_Work request_
Please find all lines containing "blue" in the listing below and copy them.

::::::::

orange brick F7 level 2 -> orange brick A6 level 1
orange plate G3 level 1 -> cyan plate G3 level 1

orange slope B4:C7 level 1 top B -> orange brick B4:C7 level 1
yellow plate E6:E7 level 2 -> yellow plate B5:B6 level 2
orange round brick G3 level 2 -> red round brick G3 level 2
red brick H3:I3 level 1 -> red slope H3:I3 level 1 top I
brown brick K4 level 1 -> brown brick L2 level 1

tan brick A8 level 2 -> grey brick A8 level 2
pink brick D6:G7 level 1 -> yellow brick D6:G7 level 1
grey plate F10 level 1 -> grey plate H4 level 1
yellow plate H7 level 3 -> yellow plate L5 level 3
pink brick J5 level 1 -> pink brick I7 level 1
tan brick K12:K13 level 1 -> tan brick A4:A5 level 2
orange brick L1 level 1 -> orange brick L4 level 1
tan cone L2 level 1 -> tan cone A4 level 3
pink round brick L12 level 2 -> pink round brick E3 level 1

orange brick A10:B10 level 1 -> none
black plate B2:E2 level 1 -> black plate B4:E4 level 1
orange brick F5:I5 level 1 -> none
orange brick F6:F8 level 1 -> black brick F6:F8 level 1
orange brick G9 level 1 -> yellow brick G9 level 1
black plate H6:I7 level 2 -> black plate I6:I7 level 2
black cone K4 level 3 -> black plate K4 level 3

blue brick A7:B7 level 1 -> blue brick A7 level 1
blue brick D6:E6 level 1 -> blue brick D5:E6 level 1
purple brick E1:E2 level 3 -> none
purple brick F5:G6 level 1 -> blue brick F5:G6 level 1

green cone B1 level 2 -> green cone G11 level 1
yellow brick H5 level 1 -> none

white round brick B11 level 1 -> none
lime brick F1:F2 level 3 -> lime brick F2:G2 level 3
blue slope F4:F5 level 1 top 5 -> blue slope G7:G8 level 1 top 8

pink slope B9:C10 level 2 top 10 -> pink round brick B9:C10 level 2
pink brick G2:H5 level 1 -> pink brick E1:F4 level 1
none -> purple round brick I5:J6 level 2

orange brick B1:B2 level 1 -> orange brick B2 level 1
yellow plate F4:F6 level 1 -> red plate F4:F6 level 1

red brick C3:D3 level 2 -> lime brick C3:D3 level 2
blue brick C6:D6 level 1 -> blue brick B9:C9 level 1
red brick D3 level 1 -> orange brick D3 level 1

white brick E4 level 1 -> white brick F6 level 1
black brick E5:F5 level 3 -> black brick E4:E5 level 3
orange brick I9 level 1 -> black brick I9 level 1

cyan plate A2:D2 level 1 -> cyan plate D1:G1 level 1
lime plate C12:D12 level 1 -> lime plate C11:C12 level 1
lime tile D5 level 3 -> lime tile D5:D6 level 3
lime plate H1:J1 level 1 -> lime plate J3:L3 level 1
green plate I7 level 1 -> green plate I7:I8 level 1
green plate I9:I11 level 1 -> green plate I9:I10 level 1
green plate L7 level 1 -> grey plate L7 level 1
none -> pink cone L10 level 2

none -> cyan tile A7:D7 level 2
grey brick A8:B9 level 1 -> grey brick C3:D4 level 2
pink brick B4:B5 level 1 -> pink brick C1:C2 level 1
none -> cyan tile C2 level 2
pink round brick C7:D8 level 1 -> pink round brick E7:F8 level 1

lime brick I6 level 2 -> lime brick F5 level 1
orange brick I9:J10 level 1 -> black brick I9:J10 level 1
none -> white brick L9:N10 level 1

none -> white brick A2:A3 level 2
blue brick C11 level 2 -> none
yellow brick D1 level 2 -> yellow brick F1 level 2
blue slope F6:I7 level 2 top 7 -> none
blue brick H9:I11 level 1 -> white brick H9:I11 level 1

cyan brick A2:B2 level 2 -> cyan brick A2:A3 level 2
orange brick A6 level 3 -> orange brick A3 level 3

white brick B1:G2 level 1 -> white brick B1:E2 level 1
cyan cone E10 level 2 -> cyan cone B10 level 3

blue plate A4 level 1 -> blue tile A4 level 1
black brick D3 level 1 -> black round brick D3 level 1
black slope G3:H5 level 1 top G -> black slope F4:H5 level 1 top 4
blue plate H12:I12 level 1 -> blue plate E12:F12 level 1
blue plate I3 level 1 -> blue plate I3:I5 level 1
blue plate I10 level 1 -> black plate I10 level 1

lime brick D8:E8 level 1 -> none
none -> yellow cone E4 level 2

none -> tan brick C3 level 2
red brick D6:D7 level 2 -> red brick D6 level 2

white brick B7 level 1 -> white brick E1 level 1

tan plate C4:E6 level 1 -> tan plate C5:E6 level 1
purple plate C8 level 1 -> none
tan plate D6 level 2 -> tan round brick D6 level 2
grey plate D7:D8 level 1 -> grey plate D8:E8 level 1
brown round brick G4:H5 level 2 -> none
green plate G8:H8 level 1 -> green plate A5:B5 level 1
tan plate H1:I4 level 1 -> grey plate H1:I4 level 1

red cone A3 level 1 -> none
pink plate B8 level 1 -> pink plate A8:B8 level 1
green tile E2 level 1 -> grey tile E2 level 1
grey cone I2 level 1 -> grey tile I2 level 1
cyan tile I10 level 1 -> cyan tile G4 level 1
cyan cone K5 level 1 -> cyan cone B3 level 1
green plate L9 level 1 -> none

::::::::

_Answer to the exercise_
blue brick A7:B7 level 1 -> blue brick A7 level 1
blue brick D6:E6 level 1 -> blue brick D5:E6 level 1
purple brick F5:G6 level 1 -> blue brick F5:G6 level 1
blue slope F4:F5 level 1 top 5 -> blue slope G7:G8 level 1 top 8
blue brick C6:D6 level 1 -> blue brick B9:C9 level 1
blue brick C11 level 2 -> none
blue slope F6:I7 level 2 top 7 -> none
blue brick H9:I11 level 1 -> white brick H9:I11 level 1
blue plate A4 level 1 -> blue tile A4 level 1
blue plate H12:I12 level 1 -> blue plate E12:F12 level 1
blue plate I3 level 1 -> blue plate I3:I5 level 1
blue plate I10 level 1 -> black plate I10 level 1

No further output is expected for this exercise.